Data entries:
---

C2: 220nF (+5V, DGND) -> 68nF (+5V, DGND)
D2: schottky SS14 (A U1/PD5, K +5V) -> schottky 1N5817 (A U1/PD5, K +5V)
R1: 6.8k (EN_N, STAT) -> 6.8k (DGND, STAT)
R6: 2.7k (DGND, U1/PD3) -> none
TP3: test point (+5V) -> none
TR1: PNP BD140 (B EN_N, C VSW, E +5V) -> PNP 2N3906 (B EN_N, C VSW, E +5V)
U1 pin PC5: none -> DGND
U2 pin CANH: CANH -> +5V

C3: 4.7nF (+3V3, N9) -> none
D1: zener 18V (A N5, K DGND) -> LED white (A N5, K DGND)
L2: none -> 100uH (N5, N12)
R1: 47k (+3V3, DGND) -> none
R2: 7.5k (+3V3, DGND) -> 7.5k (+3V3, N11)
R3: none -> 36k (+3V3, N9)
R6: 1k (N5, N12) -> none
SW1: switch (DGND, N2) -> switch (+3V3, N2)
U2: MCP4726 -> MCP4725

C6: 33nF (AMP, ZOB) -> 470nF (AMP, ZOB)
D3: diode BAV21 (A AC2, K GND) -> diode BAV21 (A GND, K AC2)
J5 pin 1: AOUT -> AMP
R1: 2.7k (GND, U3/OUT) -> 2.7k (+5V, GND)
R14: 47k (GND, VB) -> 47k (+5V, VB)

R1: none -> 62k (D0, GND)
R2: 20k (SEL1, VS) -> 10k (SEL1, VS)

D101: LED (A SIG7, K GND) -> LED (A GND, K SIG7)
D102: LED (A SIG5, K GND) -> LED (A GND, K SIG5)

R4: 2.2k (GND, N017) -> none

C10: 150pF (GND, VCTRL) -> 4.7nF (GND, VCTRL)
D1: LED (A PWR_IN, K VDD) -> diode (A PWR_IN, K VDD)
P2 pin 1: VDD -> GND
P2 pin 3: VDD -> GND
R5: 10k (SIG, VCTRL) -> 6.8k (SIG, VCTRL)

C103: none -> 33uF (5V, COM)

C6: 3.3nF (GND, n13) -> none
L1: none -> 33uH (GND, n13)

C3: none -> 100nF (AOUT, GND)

---

* What to work on
Using the records above, work out the number of lines that contain "VCTRL" and write only that number.

* Solution below
2